Segment Start: TASK DATA
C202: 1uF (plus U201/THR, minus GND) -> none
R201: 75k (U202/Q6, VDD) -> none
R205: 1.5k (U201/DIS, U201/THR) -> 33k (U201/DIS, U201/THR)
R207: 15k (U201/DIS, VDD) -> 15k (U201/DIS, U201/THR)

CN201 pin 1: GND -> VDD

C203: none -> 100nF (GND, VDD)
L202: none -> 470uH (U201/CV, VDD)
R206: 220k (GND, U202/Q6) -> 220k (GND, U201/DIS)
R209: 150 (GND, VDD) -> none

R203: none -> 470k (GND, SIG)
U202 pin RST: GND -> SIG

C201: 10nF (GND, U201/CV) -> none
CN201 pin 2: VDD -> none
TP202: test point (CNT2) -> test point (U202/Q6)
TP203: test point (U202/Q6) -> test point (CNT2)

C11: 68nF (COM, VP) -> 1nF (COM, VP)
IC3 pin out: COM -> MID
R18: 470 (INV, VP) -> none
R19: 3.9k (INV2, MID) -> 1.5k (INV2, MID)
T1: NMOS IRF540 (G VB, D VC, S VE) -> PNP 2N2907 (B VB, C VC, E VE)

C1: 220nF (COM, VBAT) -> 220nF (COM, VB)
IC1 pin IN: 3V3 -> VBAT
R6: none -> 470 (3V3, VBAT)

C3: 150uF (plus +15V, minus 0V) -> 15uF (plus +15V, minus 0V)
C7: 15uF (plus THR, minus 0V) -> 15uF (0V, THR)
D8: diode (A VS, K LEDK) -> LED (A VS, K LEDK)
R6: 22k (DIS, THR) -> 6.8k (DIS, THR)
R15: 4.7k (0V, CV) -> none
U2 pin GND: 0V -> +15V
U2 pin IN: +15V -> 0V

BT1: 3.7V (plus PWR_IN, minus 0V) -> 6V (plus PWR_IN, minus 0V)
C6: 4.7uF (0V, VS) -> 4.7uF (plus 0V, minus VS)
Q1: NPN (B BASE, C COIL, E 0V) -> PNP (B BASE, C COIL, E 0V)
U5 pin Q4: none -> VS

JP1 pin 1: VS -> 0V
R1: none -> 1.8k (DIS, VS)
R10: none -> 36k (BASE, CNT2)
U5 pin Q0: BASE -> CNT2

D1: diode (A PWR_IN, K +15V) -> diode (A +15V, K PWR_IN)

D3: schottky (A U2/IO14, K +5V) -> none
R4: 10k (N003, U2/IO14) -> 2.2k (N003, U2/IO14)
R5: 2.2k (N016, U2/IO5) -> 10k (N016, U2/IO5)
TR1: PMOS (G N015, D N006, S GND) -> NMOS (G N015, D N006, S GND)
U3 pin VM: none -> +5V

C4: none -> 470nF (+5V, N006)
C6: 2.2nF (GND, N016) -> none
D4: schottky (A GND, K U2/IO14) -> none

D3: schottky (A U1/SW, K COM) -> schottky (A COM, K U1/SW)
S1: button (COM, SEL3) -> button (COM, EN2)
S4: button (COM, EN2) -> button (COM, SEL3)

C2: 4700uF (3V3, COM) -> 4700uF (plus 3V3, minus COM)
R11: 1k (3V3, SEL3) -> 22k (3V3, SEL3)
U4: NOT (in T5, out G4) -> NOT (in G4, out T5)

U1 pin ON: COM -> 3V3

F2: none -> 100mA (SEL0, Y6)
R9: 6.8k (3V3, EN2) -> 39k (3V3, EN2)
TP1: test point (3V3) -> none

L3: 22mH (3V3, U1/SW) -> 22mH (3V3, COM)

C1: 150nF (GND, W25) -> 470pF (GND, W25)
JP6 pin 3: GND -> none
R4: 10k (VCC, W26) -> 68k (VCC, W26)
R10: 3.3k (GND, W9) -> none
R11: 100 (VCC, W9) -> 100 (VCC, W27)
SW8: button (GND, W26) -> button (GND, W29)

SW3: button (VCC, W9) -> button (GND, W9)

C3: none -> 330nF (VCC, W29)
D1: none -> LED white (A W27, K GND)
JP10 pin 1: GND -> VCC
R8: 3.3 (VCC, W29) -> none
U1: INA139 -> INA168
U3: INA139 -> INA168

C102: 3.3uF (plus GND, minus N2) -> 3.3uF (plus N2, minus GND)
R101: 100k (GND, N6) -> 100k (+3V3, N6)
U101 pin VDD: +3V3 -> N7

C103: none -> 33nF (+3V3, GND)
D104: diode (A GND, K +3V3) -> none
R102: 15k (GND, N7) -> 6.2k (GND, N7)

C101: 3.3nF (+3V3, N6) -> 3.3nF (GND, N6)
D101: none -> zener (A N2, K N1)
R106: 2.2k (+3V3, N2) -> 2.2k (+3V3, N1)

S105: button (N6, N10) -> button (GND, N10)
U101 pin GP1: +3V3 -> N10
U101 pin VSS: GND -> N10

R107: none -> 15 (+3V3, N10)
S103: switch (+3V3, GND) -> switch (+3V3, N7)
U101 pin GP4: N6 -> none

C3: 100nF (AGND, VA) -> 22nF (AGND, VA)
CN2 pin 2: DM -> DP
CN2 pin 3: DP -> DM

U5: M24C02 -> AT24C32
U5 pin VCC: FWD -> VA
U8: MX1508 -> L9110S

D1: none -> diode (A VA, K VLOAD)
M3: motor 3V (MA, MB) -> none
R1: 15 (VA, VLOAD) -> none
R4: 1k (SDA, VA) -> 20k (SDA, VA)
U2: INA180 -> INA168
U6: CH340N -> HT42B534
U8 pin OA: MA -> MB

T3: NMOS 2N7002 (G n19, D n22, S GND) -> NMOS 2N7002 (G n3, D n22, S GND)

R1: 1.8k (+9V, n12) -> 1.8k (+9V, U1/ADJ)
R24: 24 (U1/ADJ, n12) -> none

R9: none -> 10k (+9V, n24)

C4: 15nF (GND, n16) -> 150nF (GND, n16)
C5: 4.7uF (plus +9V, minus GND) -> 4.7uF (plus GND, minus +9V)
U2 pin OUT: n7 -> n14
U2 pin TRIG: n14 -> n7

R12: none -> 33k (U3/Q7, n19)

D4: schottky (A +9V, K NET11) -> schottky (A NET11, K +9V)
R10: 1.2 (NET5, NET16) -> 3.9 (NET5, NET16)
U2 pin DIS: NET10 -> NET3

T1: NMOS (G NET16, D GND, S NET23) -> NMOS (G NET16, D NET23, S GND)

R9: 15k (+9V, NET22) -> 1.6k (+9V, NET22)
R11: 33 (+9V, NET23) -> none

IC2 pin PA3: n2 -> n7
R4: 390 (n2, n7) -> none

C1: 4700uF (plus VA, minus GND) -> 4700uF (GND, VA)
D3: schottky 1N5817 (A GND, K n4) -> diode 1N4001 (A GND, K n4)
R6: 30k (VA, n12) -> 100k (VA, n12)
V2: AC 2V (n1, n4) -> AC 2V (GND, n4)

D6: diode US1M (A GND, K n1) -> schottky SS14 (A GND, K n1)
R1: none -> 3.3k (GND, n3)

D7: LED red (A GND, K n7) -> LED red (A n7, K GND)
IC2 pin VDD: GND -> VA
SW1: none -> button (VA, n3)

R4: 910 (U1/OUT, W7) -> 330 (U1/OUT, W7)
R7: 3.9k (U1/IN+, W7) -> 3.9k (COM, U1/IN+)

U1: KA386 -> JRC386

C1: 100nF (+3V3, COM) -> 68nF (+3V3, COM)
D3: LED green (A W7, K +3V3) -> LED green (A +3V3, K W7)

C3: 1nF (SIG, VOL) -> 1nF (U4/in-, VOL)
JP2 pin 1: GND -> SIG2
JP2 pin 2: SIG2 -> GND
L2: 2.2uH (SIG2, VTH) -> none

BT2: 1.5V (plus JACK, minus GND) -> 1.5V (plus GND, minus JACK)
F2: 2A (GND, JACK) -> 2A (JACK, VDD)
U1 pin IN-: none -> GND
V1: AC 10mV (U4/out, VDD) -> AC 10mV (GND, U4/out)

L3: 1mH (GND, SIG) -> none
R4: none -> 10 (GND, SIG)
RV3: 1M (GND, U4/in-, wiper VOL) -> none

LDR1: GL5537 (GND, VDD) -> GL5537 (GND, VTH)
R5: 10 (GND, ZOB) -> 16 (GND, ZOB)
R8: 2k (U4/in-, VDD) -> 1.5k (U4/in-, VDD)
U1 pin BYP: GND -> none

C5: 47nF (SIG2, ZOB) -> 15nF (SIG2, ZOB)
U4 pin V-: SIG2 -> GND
Segment End: TASK DATA
→ THE TASK
In the entries above, the lines from the one bearing "R101: 100k (GND, N6) -> 100k (+3V3, N6)" up to and including the one bearing "R12: none -> 33k (U3/Q7, n19)" should be transcribed exactly; no other line is wanted.

→ ANSWER BOX
R101: 100k (GND, N6) -> 100k (+3V3, N6)
U101 pin VDD: +3V3 -> N7

C103: none -> 33nF (+3V3, GND)
D104: diode (A GND, K +3V3) -> none
R102: 15k (GND, N7) -> 6.2k (GND, N7)

C101: 3.3nF (+3V3, N6) -> 3.3nF (GND, N6)
D101: none -> zener (A N2, K N1)
R106: 2.2k (+3V3, N2) -> 2.2k (+3V3, N1)

S105: button (N6, N10) -> button (GND, N10)
U101 pin GP1: +3V3 -> N10
U101 pin VSS: GND -> N10

R107: none -> 15 (+3V3, N10)
S103: switch (+3V3, GND) -> switch (+3V3, N7)
U101 pin GP4: N6 -> none

C3: 100nF (AGND, VA) -> 22nF (AGND, VA)
CN2 pin 2: DM -> DP
CN2 pin 3: DP -> DM

U5: M24C02 -> AT24C32
U5 pin VCC: FWD -> VA
U8: MX1508 -> L9110S

D1: none -> diode (A VA, K VLOAD)
M3: motor 3V (MA, MB) -> none
R1: 15 (VA, VLOAD) -> none
R4: 1k (SDA, VA) -> 20k (SDA, VA)
U2: INA180 -> INA168
U6: CH340N -> HT42B534
U8 pin OA: MA -> MB

T3: NMOS 2N7002 (G n19, D n22, S GND) -> NMOS 2N7002 (G n3, D n22, S GND)

R1: 1.8k (+9V, n12) -> 1.8k (+9V, U1/ADJ)
R24: 24 (U1/ADJ, n12) -> none

R9: none -> 10k (+9V, n24)

C4: 15nF (GND, n16) -> 150nF (GND, n16)
C5: 4.7uF (plus +9V, minus GND) -> 4.7uF (plus GND, minus +9V)
U2 pin OUT: n7 -> n14
U2 pin TRIG: n14 -> n7

R12: none -> 33k (U3/Q7, n19)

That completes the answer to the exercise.